RECORDS FOR PROCESSING section start
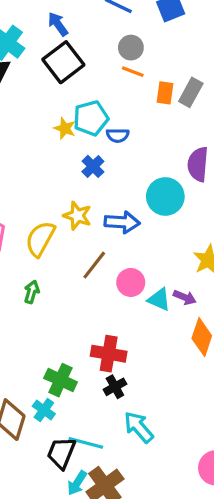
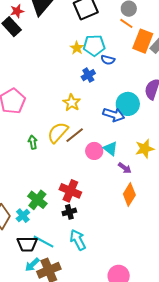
orange rectangle: (165, 93) -> (143, 41), size x1.6
blue arrow: (122, 222) -> (114, 115), moved
yellow semicircle: (40, 239) -> (58, 132), moved
green arrow: (32, 292) -> (33, 142), turned -40
cyan triangle: (159, 299) -> (111, 149), moved
black trapezoid: (61, 453) -> (27, 244), turned -125

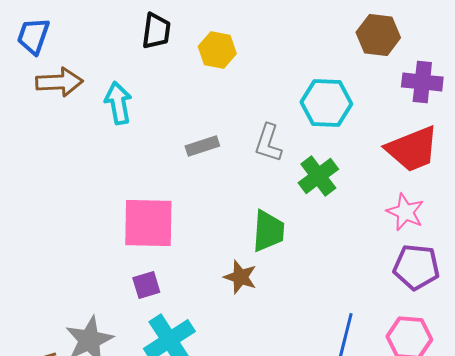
RECORDS FOR PROCESSING section end
# WORK TASK:
What is needed is each line from the records with the word "moved" in it.

# RESPONSE TO THIS EXERCISE:
blue arrow: (122, 222) -> (114, 115), moved
yellow semicircle: (40, 239) -> (58, 132), moved
cyan triangle: (159, 299) -> (111, 149), moved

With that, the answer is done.